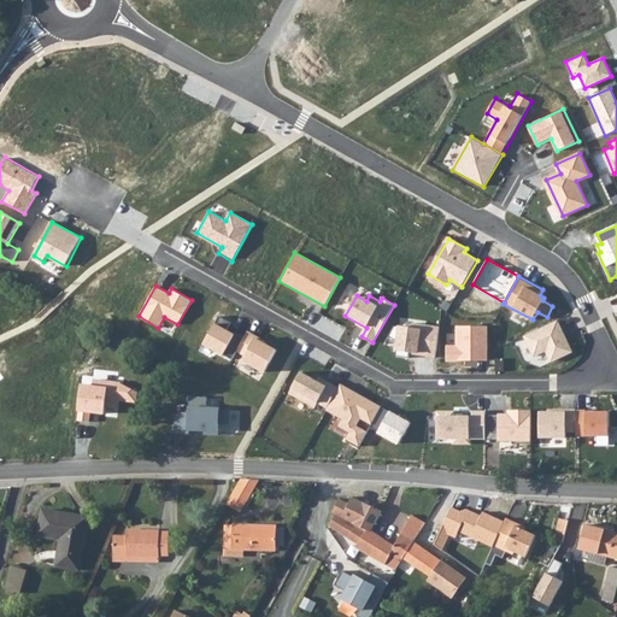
[(239,353),(245,340),(227,330),(230,323),(218,317),(204,344),(234,360),(239,353)]
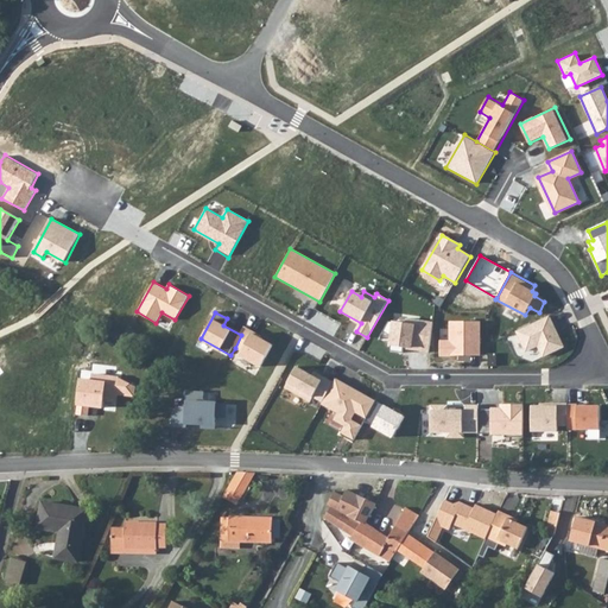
[(549,317),(518,331),(526,350),(539,346),(544,355),(563,347),(549,317)]
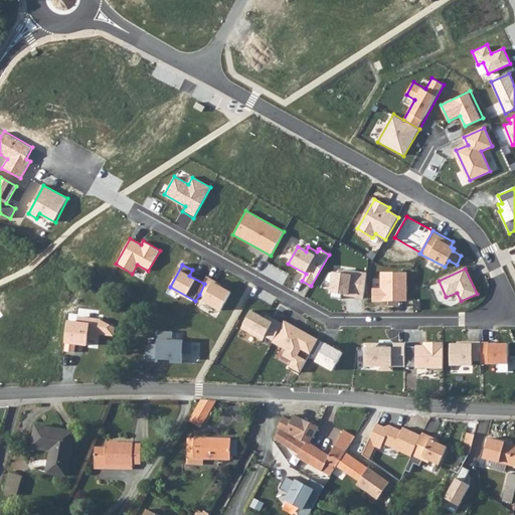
[(367,273),(344,271),(344,275),(329,273),(325,282),(332,285),(330,298),(341,300),(342,297),(364,299),(367,273)]
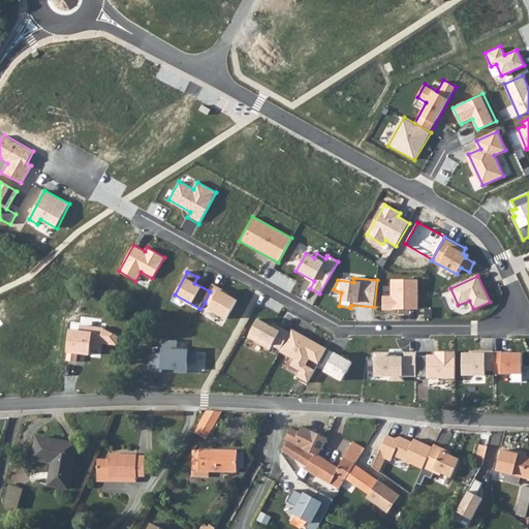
[(392,279),(392,298),(382,298),(382,309),(404,310),(404,308),(416,308),(417,280),(392,279)]
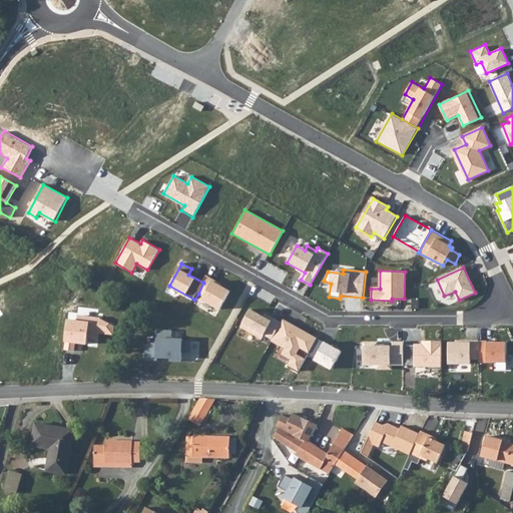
[(207,276),(203,283),(198,294),(203,297),(201,300),(220,310),(230,291),(217,284),(219,282),(207,276)]
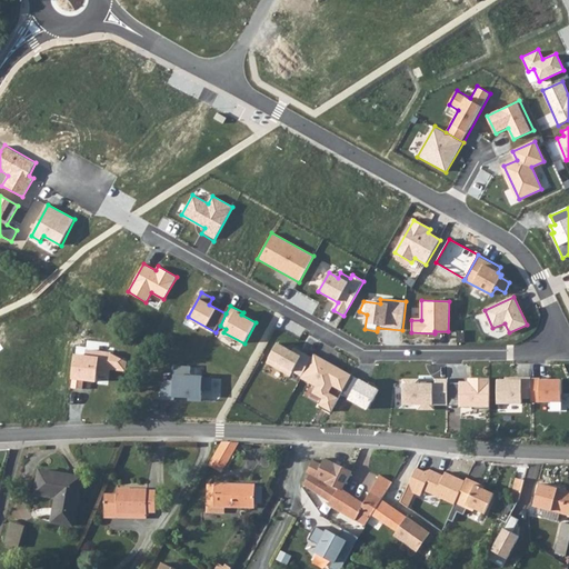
[(289,345),(287,348),(279,343),(269,362),(291,375),(293,371),(302,377),(313,358),(289,345)]
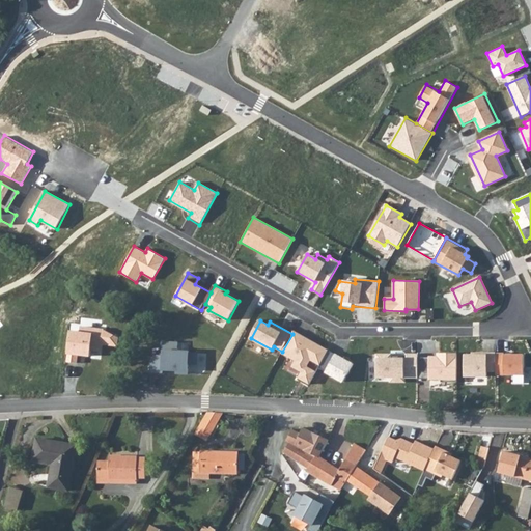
[(119,330),(78,325),(78,330),(68,329),(65,355),(89,358),(91,339),(102,340),(102,344),(118,346),(119,330)]
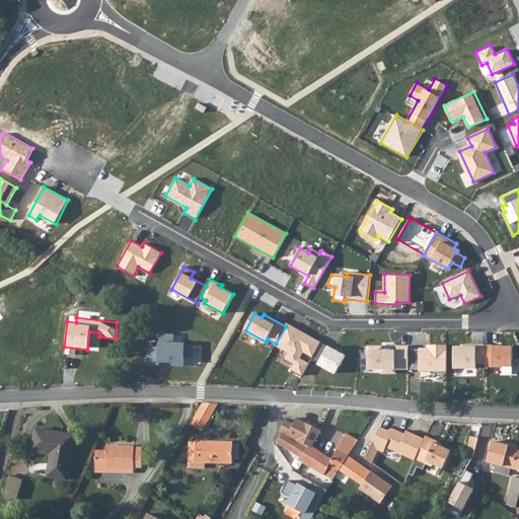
[(289,324),(277,347),(289,353),(286,359),(295,364),(292,369),(302,375),(311,358),(320,342),(289,324)]
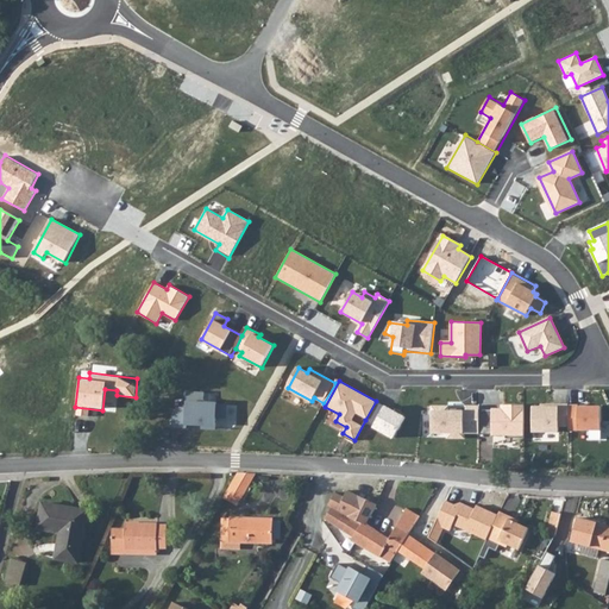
[(186,429),(186,424),(201,424),(201,429),(215,431),(217,418),(225,418),(226,407),(217,406),(217,405),(203,403),(203,393),(187,393),(187,408),(180,408),(174,413),(173,428),(186,429)]
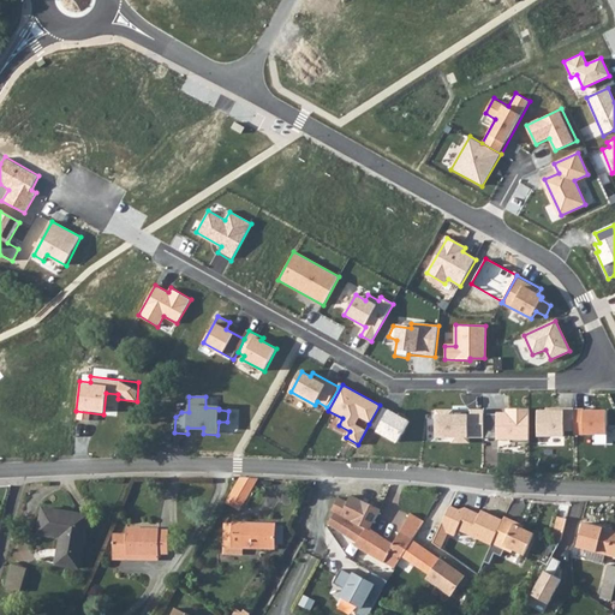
[(410,422),(380,405),(369,424),(377,429),(375,433),(398,445),(410,422)]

-----

Please output the full listing above exactly, minus any pictures.

● **Answer space**
[(239,353),(245,340),(227,330),(230,323),(218,317),(204,344),(234,360),(239,353)]
[(549,317),(518,331),(526,350),(539,346),(544,355),(563,347),(549,317)]
[(367,273),(344,271),(344,275),(329,273),(325,282),(332,285),(330,298),(341,300),(342,297),(364,299),(367,273)]
[(392,279),(392,298),(382,298),(382,309),(404,310),(404,308),(416,308),(417,280),(392,279)]
[(207,276),(203,283),(198,294),(203,297),(201,300),(220,310),(230,291),(217,284),(219,282),(207,276)]
[(289,345),(287,348),(279,343),(269,362),(291,375),(293,371),(302,377),(313,358),(289,345)]
[(119,330),(78,325),(78,330),(68,329),(65,355),(89,358),(91,339),(102,340),(102,344),(118,346),(119,330)]
[(289,324),(277,347),(289,353),(286,359),(295,364),(292,369),(302,375),(311,358),(320,342),(289,324)]
[(186,429),(186,424),(201,424),(201,429),(215,431),(217,418),(225,418),(226,407),(217,406),(217,405),(203,403),(203,393),(187,393),(187,408),(180,408),(174,413),(173,428),(186,429)]
[(410,422),(380,405),(369,424),(377,429),(375,433),(398,445),(410,422)]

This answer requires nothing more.